"""

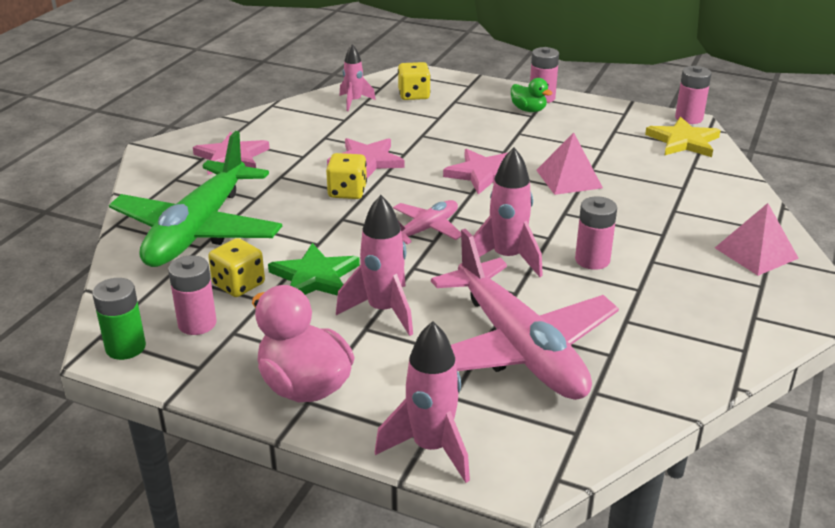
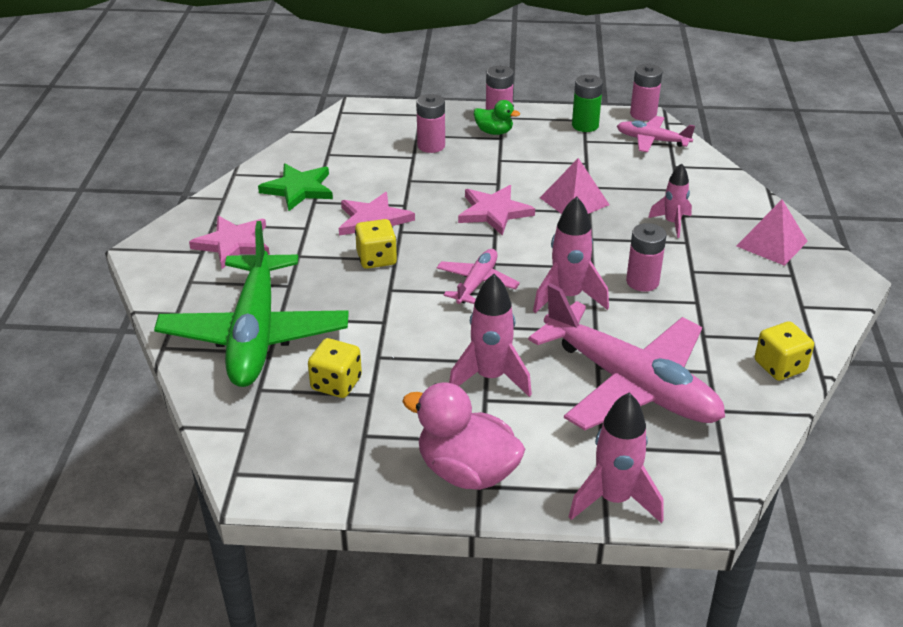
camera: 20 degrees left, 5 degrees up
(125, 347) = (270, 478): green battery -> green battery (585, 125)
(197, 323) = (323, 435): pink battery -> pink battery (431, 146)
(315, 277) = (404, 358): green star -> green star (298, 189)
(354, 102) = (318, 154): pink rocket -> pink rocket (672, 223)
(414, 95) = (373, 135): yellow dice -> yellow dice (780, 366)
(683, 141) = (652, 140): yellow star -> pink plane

"""

From the line containing "(354, 102) = (318, 154): pink" to the last line above, repeat every line exactly and nothing else.

Answer area.
(354, 102) = (318, 154): pink rocket -> pink rocket (672, 223)
(414, 95) = (373, 135): yellow dice -> yellow dice (780, 366)
(683, 141) = (652, 140): yellow star -> pink plane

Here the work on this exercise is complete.